PROMPT ▸ Whenever a line below includes the string "none", show it.

[Records from a data collection]
━━━━━━━━
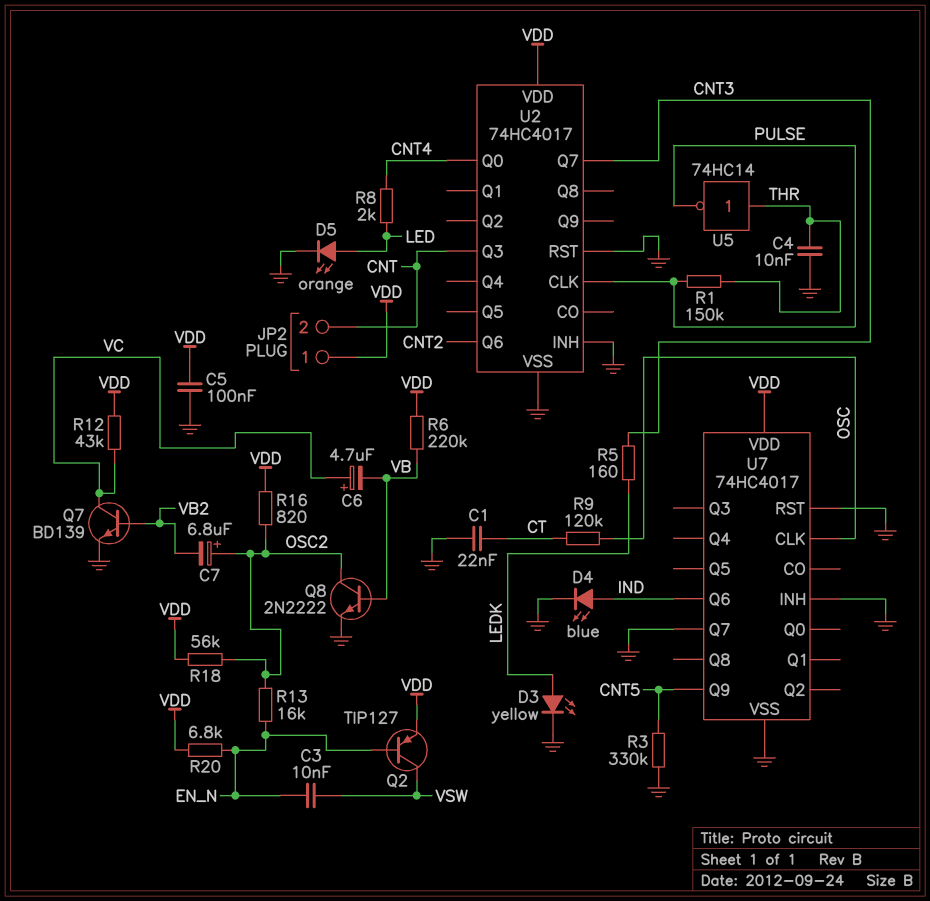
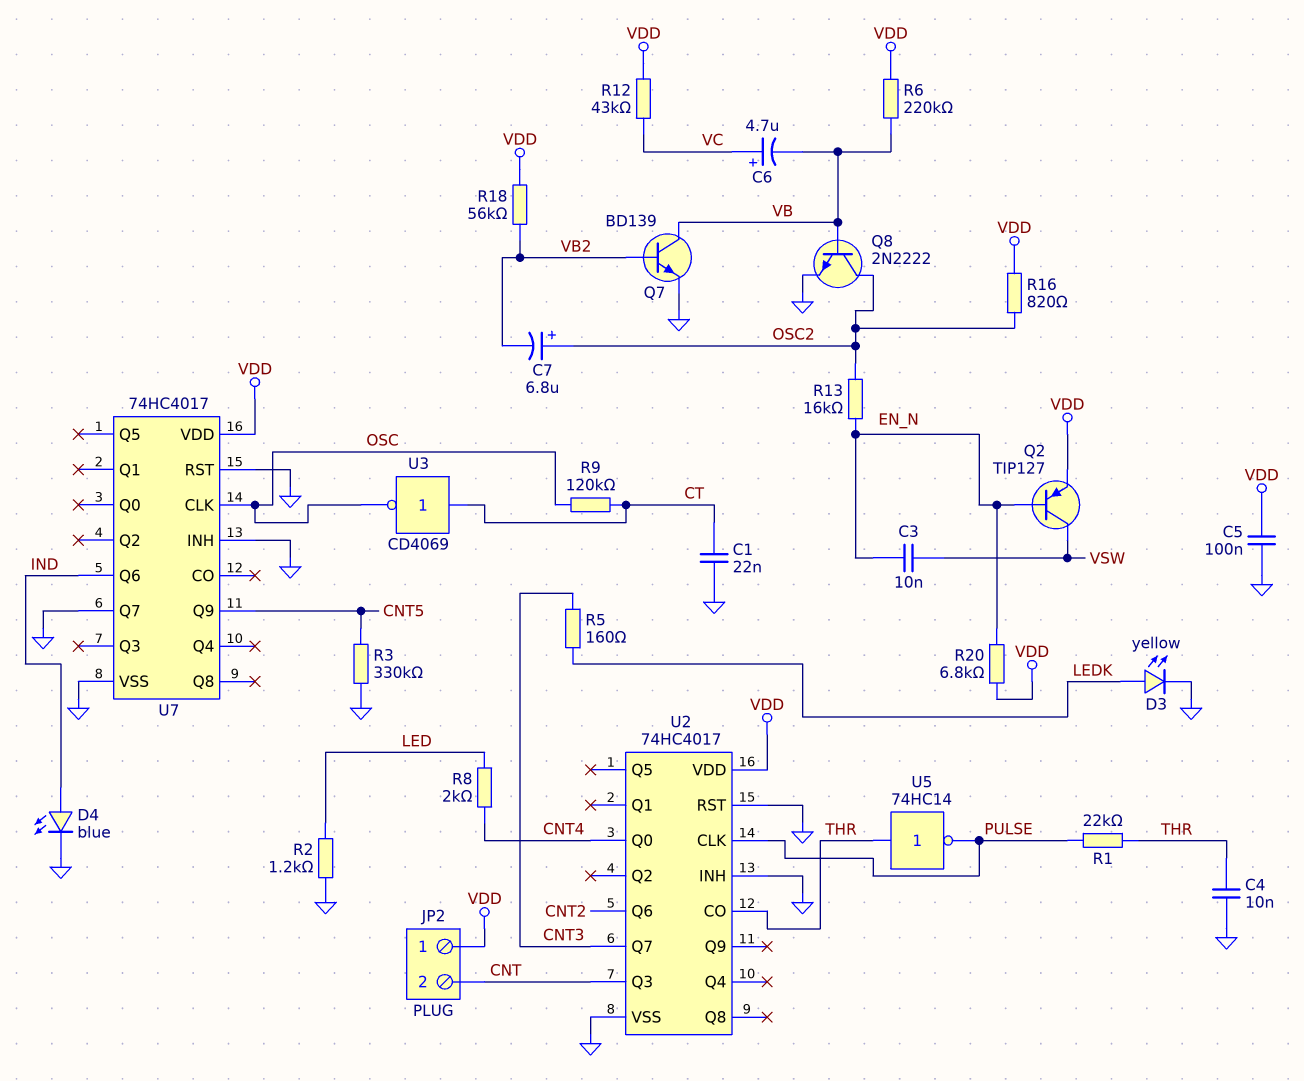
D5: LED orange (A LED, K GND) -> none
Q7: NPN BD139 (B VB2, C VC, E GND) -> NPN BD139 (B VB2, C VB, E GND)
R1: 150k (PULSE, THR) -> 22k (PULSE, THR)
R2: none -> 1.2k (GND, LED)
R18: 56k (OSC2, VDD) -> 56k (VB2, VDD)
U2 pin CO: none -> THR
U3: none -> NOT CD4069 (in CT, out OSC)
━━━━━━━━
SOLUTION TO THE PROBLEM ▸
D5: LED orange (A LED, K GND) -> none
R2: none -> 1.2k (GND, LED)
U2 pin CO: none -> THR
U3: none -> NOT CD4069 (in CT, out OSC)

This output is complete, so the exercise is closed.